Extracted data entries
----------------
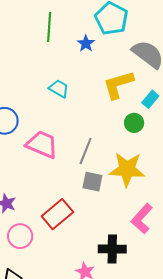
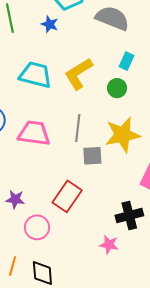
yellow L-shape: (118, 85) -> (78, 74), moved
cyan trapezoid: (59, 89) -> (35, 75), size x1.6

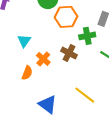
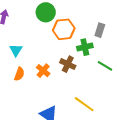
cyan triangle: (24, 41) -> (16, 50), moved
orange semicircle: (27, 73) -> (19, 74), moved

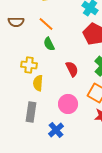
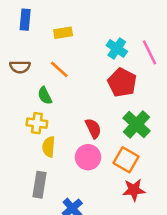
green semicircle: (49, 44) -> (45, 96), moved
pink circle: (68, 104) -> (88, 157), moved

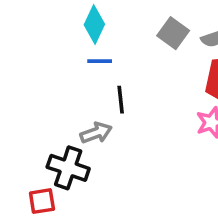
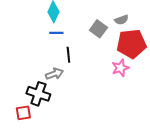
gray square: (173, 33) -> (98, 29), moved

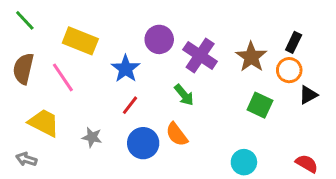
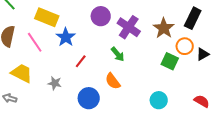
black rectangle: (294, 42) -> (193, 18), size x1.5
blue star: (126, 69) -> (66, 37), moved
orange circle: (289, 70) -> (185, 46), moved
blue circle: (143, 143) -> (89, 98), moved

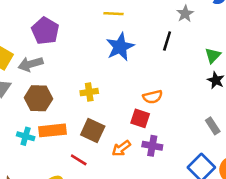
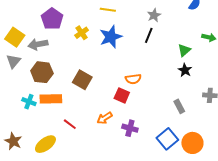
gray star: (185, 14) -> (154, 15), moved
yellow cross: (89, 92) -> (82, 33), moved, turned -32
brown square: (93, 131) -> (82, 80), moved
purple cross: (152, 146) -> (130, 128), moved

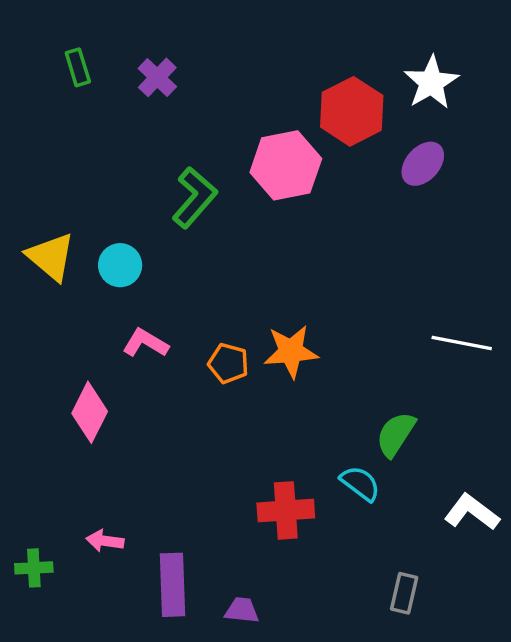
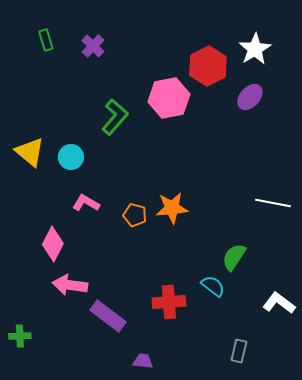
pink arrow: (105, 541) -> (70, 285), moved, size x1.6
purple rectangle: (172, 585) -> (108, 316), moved, turned -51

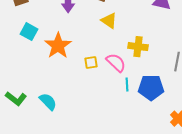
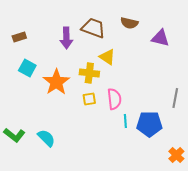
yellow cross: (138, 47) -> (89, 73), moved
pink semicircle: (116, 63) -> (114, 99), turned 40

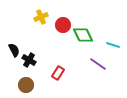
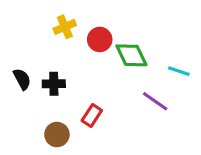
black cross: (29, 60) -> (54, 84), moved, turned -32
brown circle: (26, 85) -> (57, 135), moved

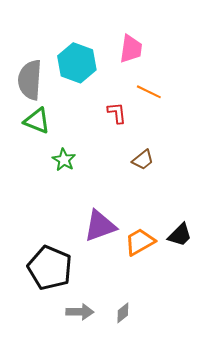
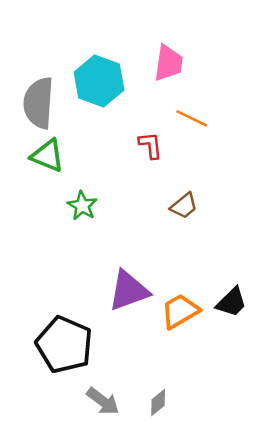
gray arrow: (80, 312) -> (103, 401), turned 36

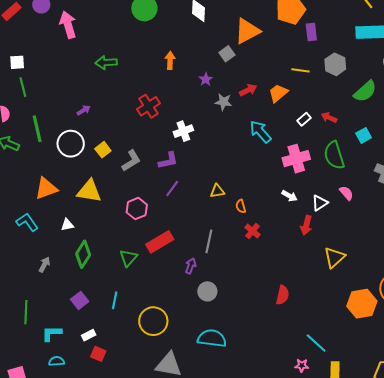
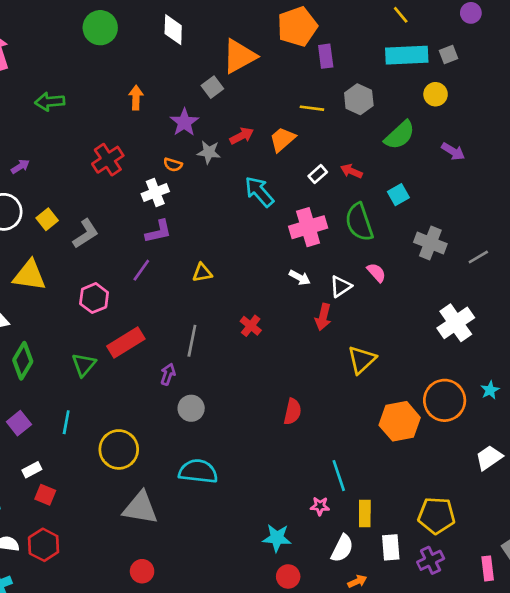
purple star: (206, 79) -> (184, 122), size x1.5
purple L-shape: (168, 161) -> (158, 232), moved
orange semicircle: (241, 206) -> (173, 165), moved, turned -56
cyan line: (316, 343) -> (339, 476), turned 30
----------------
- Work instruction
Repeat verbatim the lines between the start of the data and the line containing "orange circle: (289, 70) -> (185, 46), moved", both ends included, omitting all pictures.

- Expected answer
yellow L-shape: (118, 85) -> (78, 74), moved
cyan trapezoid: (59, 89) -> (35, 75), size x1.6

cyan triangle: (24, 41) -> (16, 50), moved
orange semicircle: (27, 73) -> (19, 74), moved

green semicircle: (49, 44) -> (45, 96), moved
pink circle: (68, 104) -> (88, 157), moved

gray square: (173, 33) -> (98, 29), moved

black rectangle: (294, 42) -> (193, 18), size x1.5
blue star: (126, 69) -> (66, 37), moved
orange circle: (289, 70) -> (185, 46), moved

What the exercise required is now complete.